**EXERCISE REQUIREMENTS:** The entries below contain a line with "(373, 541) = (577, 237): orange" and a line with "(893, 414) = (285, 204): none". Quote exactly those two lines and all lines between them.

*** Block opens ***

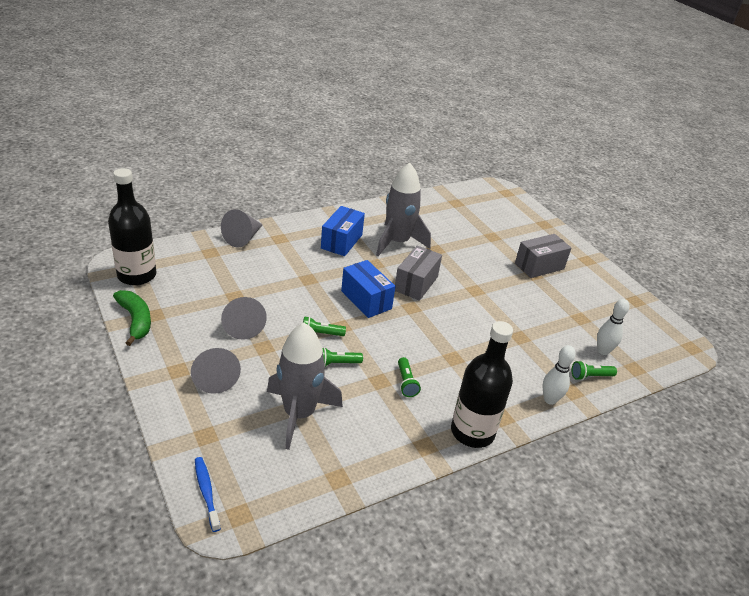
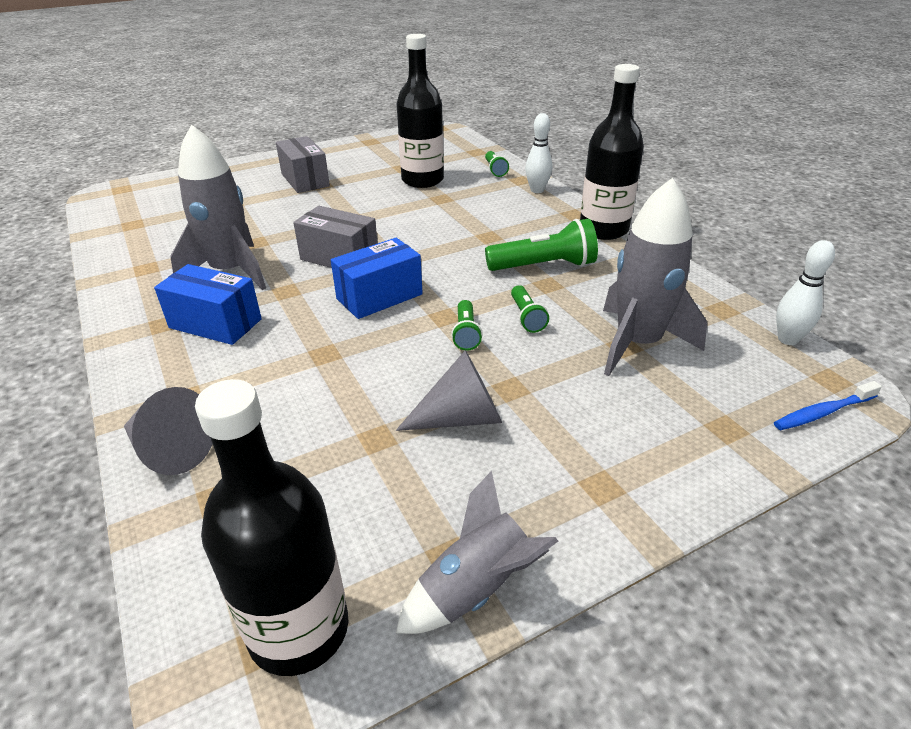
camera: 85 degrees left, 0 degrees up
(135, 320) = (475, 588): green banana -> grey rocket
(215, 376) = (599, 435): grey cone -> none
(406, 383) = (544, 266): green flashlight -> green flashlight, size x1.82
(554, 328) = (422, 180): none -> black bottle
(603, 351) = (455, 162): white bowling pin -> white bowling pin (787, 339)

*** Block closes ***
*** Block opens ***

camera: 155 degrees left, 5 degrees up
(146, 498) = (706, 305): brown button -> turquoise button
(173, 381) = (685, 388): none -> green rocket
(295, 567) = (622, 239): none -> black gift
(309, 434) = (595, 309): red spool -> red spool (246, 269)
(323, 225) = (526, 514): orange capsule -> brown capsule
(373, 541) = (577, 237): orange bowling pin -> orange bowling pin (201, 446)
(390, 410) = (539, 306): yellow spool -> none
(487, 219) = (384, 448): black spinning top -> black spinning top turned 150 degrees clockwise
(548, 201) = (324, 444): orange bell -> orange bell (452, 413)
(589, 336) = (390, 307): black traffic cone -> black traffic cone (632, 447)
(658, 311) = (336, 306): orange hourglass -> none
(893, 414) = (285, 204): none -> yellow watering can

*** Block closes ***

**TASK RESULT:**
(373, 541) = (577, 237): orange bowling pin -> orange bowling pin (201, 446)
(390, 410) = (539, 306): yellow spool -> none
(487, 219) = (384, 448): black spinning top -> black spinning top turned 150 degrees clockwise
(548, 201) = (324, 444): orange bell -> orange bell (452, 413)
(589, 336) = (390, 307): black traffic cone -> black traffic cone (632, 447)
(658, 311) = (336, 306): orange hourglass -> none
(893, 414) = (285, 204): none -> yellow watering can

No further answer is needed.